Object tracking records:
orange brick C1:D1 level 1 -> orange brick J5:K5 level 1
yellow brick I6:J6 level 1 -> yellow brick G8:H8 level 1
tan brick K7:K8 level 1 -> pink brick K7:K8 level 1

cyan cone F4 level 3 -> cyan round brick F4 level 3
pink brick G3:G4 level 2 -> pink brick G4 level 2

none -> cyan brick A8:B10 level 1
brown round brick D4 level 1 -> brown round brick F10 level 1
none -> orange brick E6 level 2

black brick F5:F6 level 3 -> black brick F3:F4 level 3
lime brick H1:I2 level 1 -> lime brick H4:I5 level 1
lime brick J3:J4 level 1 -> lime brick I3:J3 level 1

Problem requirements:
From the first line to the last, retype the records exactly as they stand above.

Exercise response:
orange brick C1:D1 level 1 -> orange brick J5:K5 level 1
yellow brick I6:J6 level 1 -> yellow brick G8:H8 level 1
tan brick K7:K8 level 1 -> pink brick K7:K8 level 1

cyan cone F4 level 3 -> cyan round brick F4 level 3
pink brick G3:G4 level 2 -> pink brick G4 level 2

none -> cyan brick A8:B10 level 1
brown round brick D4 level 1 -> brown round brick F10 level 1
none -> orange brick E6 level 2

black brick F5:F6 level 3 -> black brick F3:F4 level 3
lime brick H1:I2 level 1 -> lime brick H4:I5 level 1
lime brick J3:J4 level 1 -> lime brick I3:J3 level 1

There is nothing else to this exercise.